(Some records)
** Begin **

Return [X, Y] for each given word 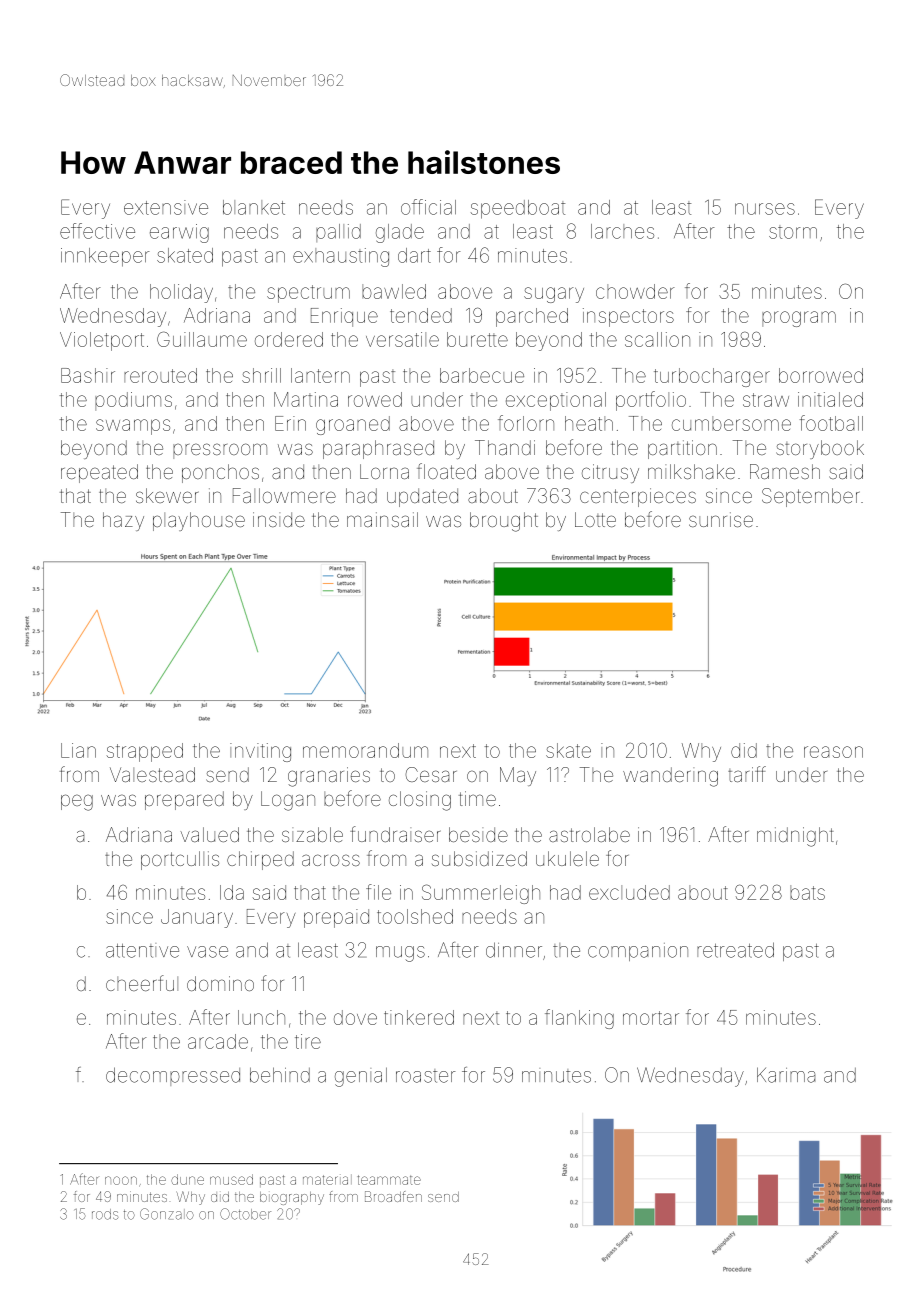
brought [504, 522]
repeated [99, 473]
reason [833, 752]
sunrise [721, 519]
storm [793, 232]
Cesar [431, 774]
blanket [254, 207]
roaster [426, 1076]
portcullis [180, 860]
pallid [338, 233]
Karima [786, 1075]
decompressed [173, 1076]
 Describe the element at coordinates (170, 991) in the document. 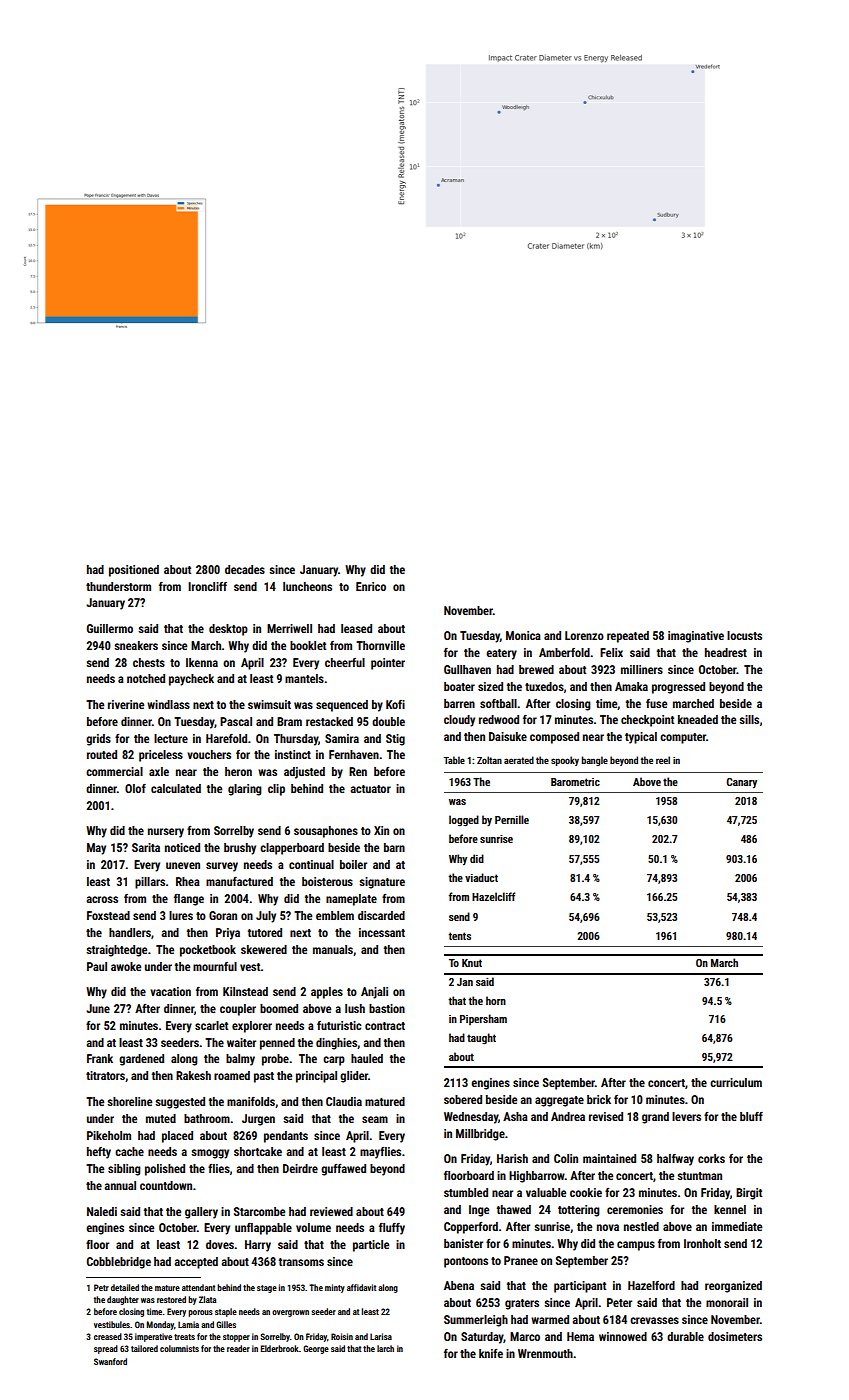

I see `vacation` at that location.
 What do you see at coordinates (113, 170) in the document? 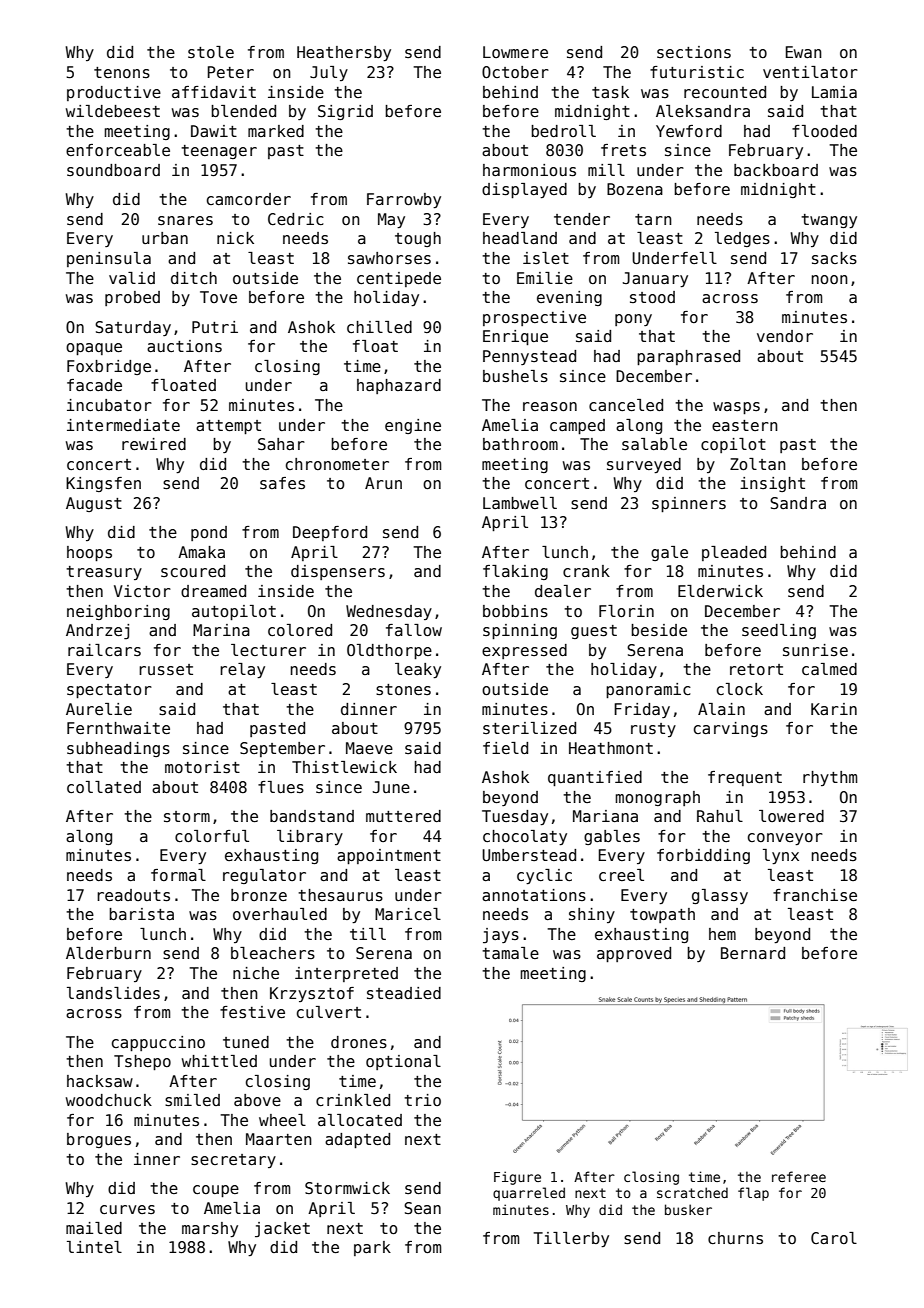
I see `soundboard` at bounding box center [113, 170].
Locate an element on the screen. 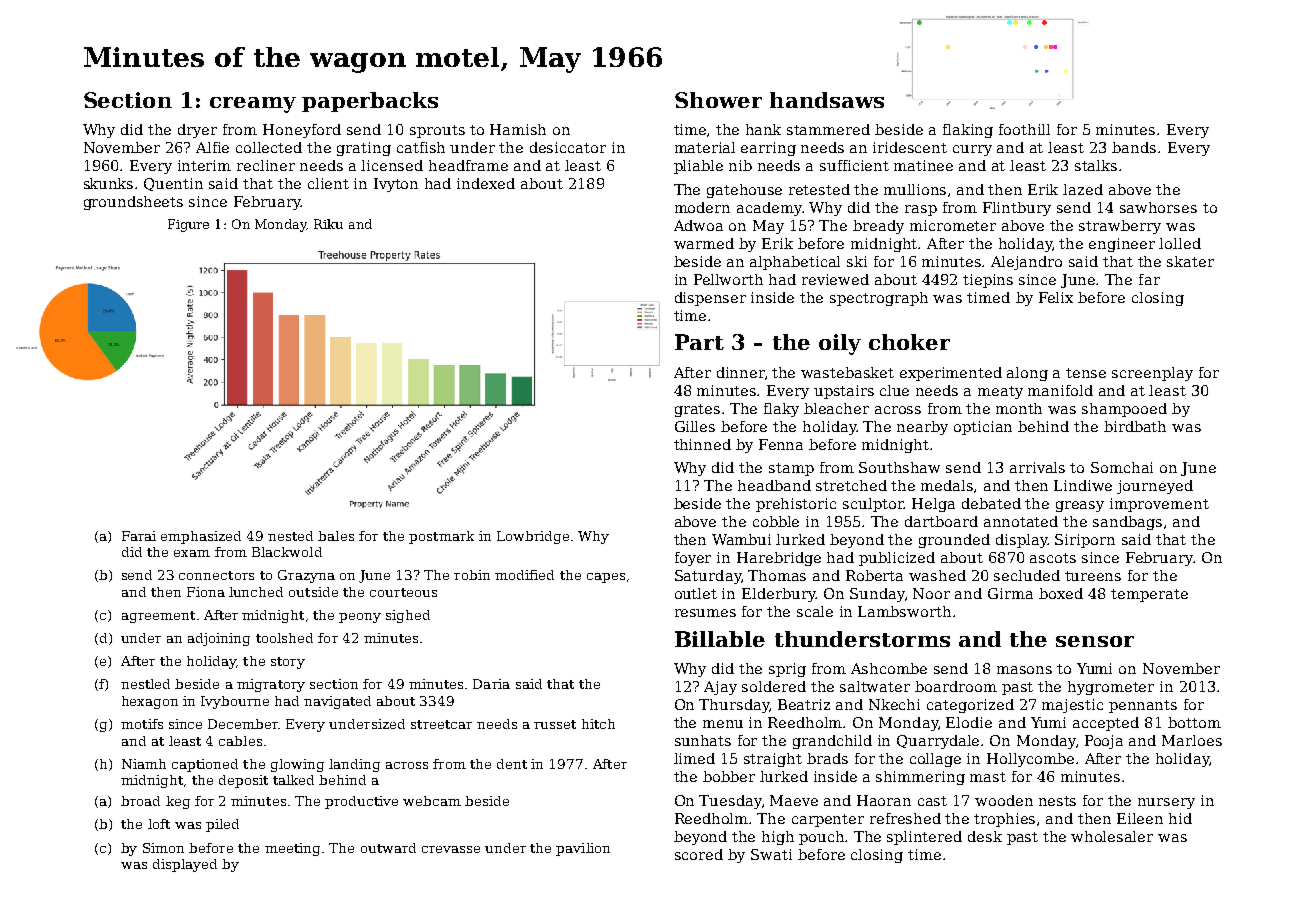 This screenshot has height=924, width=1308. outside is located at coordinates (313, 592).
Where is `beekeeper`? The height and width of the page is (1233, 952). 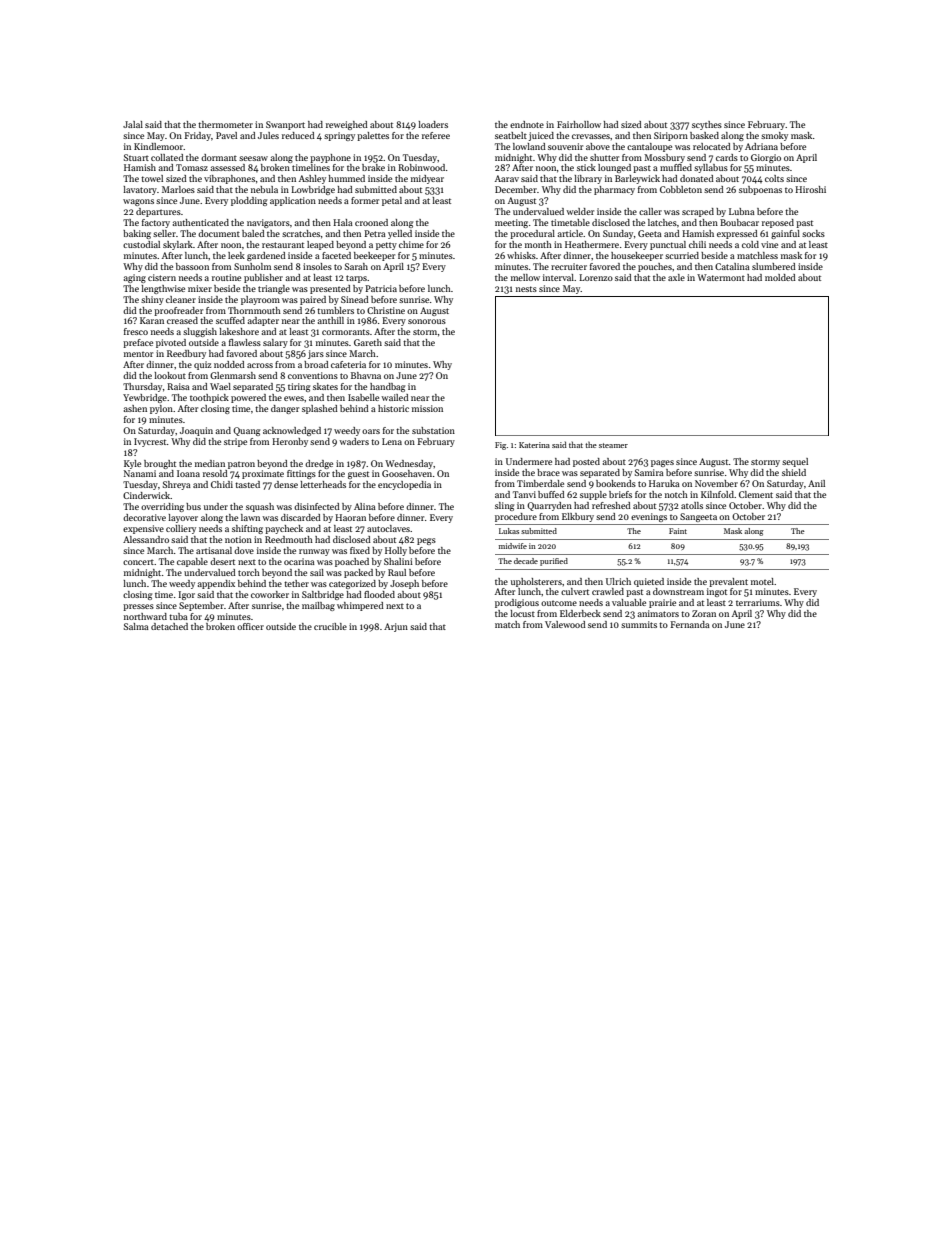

** End **

§ TASK INSTRUCTIONS: Update the records beginning at the line that has "portcullis [180, 860]" and stopping after the line that has "center [113, 170].", replacing "document" with "page" and changing nothing else. Leave out the pictures.

§ SOLVED PROBLEM:
portcullis [180, 860]
pallid [338, 233]
Karima [786, 1075]
decompressed [173, 1076]
 Describe the element at coordinates (170, 991) in the page. 

I see `vacation` at that location.
 What do you see at coordinates (113, 170) in the page? 
I see `soundboard` at bounding box center [113, 170].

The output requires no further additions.